START Records provided

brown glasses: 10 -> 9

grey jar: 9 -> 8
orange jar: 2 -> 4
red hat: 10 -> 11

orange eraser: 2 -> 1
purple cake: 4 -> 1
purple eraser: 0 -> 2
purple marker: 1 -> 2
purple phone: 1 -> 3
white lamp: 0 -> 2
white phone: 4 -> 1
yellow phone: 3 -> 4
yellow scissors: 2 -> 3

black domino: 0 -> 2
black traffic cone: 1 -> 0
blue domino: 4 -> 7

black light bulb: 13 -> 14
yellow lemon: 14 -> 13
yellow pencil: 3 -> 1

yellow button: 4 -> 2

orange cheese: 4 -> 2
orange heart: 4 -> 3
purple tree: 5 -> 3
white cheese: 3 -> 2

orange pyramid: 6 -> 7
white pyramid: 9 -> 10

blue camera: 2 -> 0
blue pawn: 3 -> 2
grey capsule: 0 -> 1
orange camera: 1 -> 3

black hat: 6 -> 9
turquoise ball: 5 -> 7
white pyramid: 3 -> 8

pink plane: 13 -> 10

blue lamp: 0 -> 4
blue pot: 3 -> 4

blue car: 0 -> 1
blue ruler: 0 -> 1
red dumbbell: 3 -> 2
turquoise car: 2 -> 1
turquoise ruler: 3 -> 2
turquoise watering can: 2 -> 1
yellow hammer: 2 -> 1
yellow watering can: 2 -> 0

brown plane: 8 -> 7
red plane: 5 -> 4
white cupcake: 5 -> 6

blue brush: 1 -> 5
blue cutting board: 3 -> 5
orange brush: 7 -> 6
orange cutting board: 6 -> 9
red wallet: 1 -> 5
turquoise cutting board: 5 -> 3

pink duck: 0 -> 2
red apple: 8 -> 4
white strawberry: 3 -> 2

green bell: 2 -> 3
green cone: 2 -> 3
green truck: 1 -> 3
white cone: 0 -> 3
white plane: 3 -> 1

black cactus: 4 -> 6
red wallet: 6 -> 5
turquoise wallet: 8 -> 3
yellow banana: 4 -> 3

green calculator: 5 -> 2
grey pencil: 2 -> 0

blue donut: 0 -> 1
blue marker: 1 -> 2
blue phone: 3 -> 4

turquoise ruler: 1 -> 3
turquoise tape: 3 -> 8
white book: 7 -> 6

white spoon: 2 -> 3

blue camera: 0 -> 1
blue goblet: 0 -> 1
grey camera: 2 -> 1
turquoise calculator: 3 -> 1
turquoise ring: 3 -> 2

END Records provided

Copy out, exactly and alone, the lines of the entries above between the ones holding "purple marker: 1 -> 2" and "red dumbbell: 3 -> 2", inclusive.

Your response:
purple marker: 1 -> 2
purple phone: 1 -> 3
white lamp: 0 -> 2
white phone: 4 -> 1
yellow phone: 3 -> 4
yellow scissors: 2 -> 3

black domino: 0 -> 2
black traffic cone: 1 -> 0
blue domino: 4 -> 7

black light bulb: 13 -> 14
yellow lemon: 14 -> 13
yellow pencil: 3 -> 1

yellow button: 4 -> 2

orange cheese: 4 -> 2
orange heart: 4 -> 3
purple tree: 5 -> 3
white cheese: 3 -> 2

orange pyramid: 6 -> 7
white pyramid: 9 -> 10

blue camera: 2 -> 0
blue pawn: 3 -> 2
grey capsule: 0 -> 1
orange camera: 1 -> 3

black hat: 6 -> 9
turquoise ball: 5 -> 7
white pyramid: 3 -> 8

pink plane: 13 -> 10

blue lamp: 0 -> 4
blue pot: 3 -> 4

blue car: 0 -> 1
blue ruler: 0 -> 1
red dumbbell: 3 -> 2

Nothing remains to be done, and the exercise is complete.